* _WHAT IS EXPECTED_: Among the records that follow, find the line with "(418, 470) = (203, 633): none -> black candle" and the line with "(727, 354) = (485, 856): pink". Set down those lines and all lines between them exactly, without adding anything.

* _MATERIAL PROVIDED_:
----------------

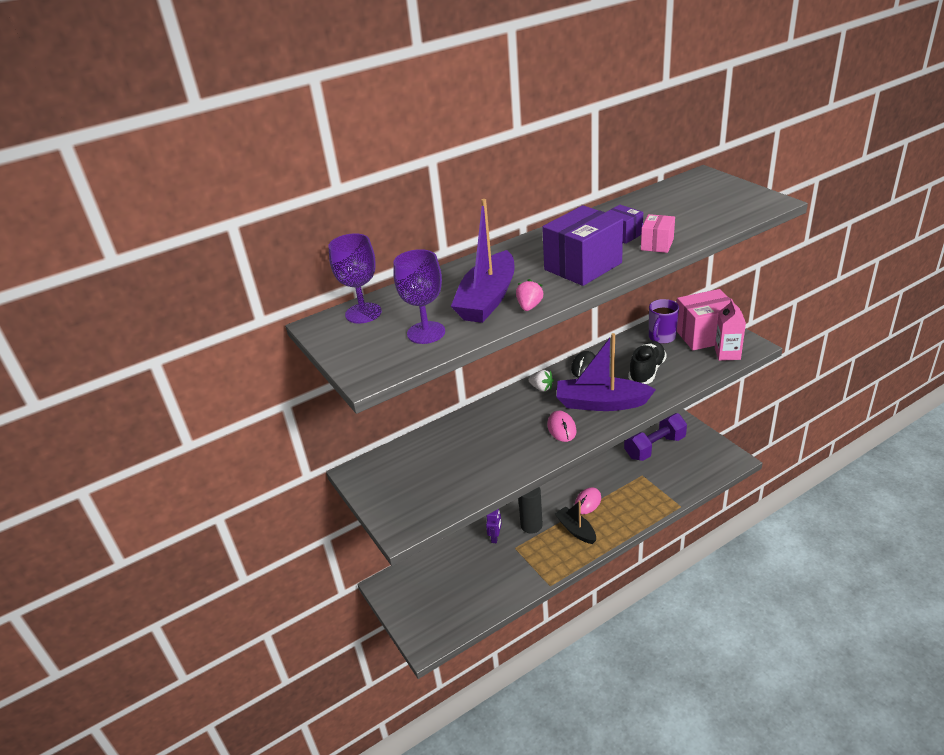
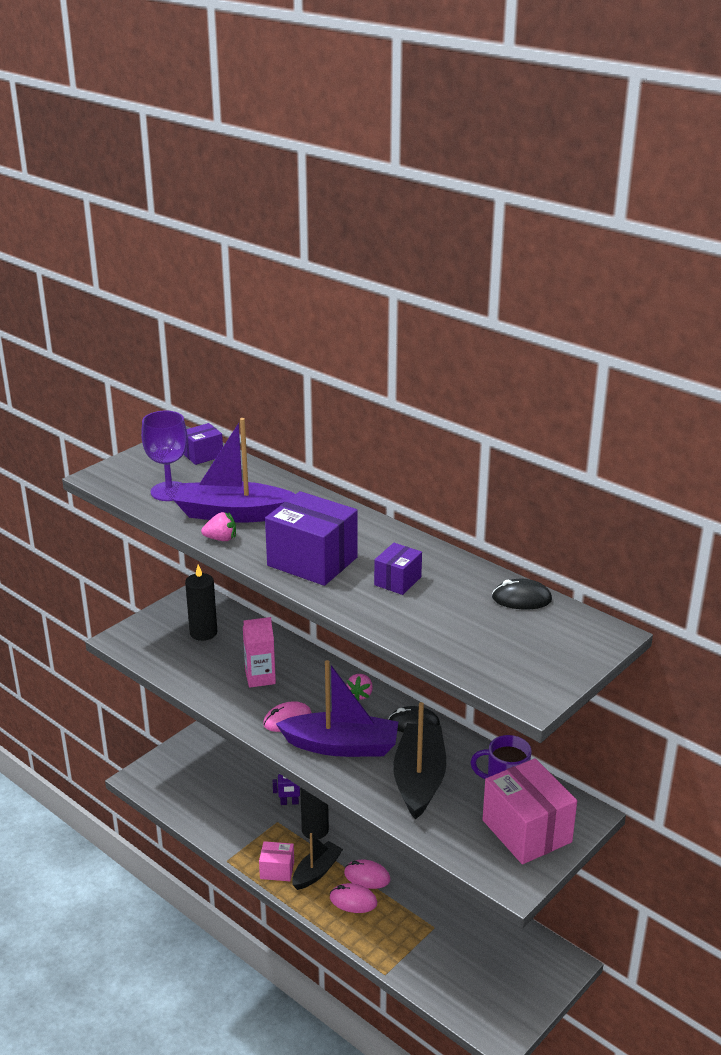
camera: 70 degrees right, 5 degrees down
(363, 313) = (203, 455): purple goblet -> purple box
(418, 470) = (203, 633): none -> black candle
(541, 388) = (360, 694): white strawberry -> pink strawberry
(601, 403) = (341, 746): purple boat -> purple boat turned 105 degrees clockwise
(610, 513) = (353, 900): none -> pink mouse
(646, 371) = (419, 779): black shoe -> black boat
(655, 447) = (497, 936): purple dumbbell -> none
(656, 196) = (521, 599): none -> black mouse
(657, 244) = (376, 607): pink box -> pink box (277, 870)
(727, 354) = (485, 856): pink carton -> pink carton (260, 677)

----------------

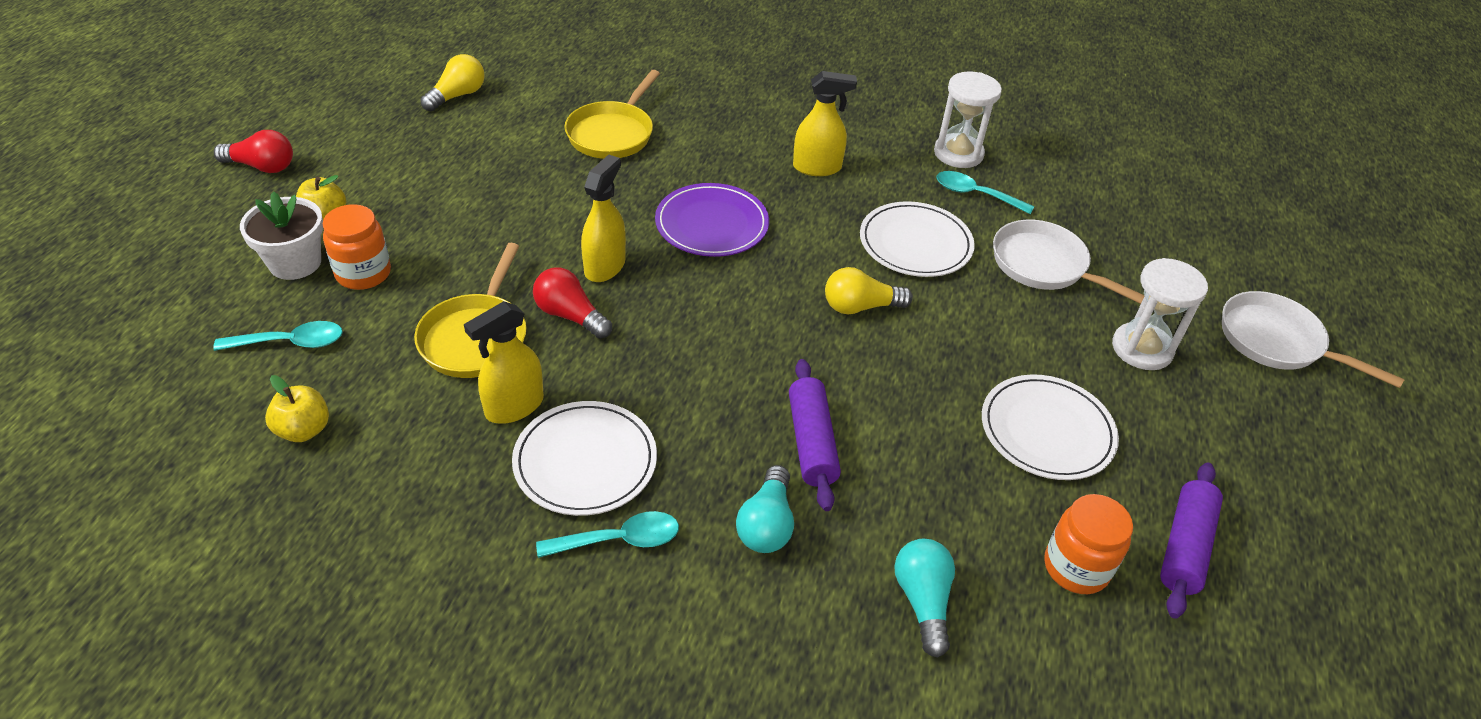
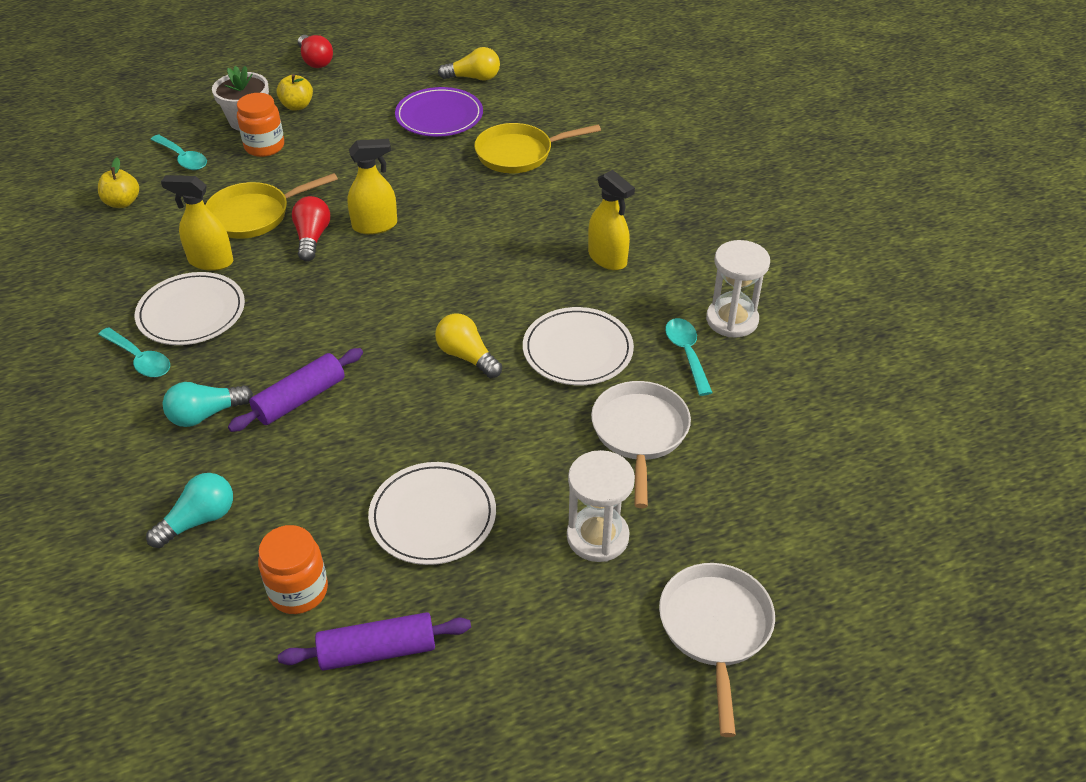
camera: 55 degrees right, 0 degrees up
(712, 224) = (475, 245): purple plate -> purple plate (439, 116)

----------------

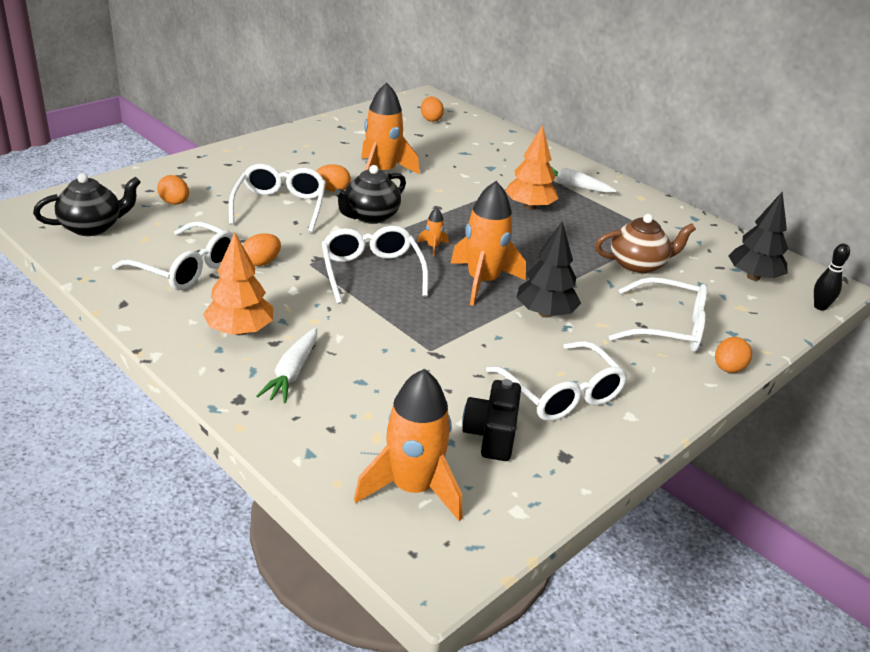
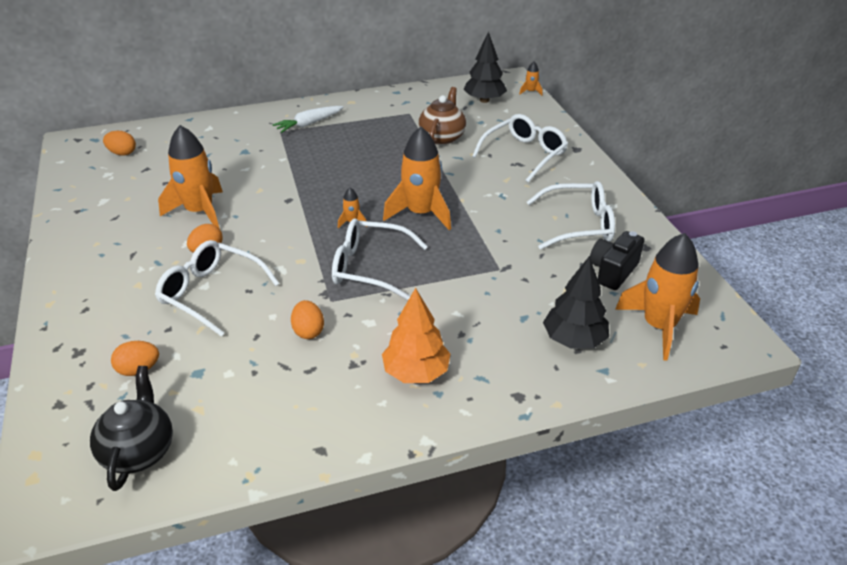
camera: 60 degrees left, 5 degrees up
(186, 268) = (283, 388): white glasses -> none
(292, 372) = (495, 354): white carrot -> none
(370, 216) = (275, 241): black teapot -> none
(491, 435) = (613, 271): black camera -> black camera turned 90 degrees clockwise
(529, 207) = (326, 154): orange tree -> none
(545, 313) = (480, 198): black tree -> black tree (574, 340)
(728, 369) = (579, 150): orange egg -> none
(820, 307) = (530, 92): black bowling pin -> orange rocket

----------------

* _TASK OUTPUT_:
(418, 470) = (203, 633): none -> black candle
(541, 388) = (360, 694): white strawberry -> pink strawberry
(601, 403) = (341, 746): purple boat -> purple boat turned 105 degrees clockwise
(610, 513) = (353, 900): none -> pink mouse
(646, 371) = (419, 779): black shoe -> black boat
(655, 447) = (497, 936): purple dumbbell -> none
(656, 196) = (521, 599): none -> black mouse
(657, 244) = (376, 607): pink box -> pink box (277, 870)
(727, 354) = (485, 856): pink carton -> pink carton (260, 677)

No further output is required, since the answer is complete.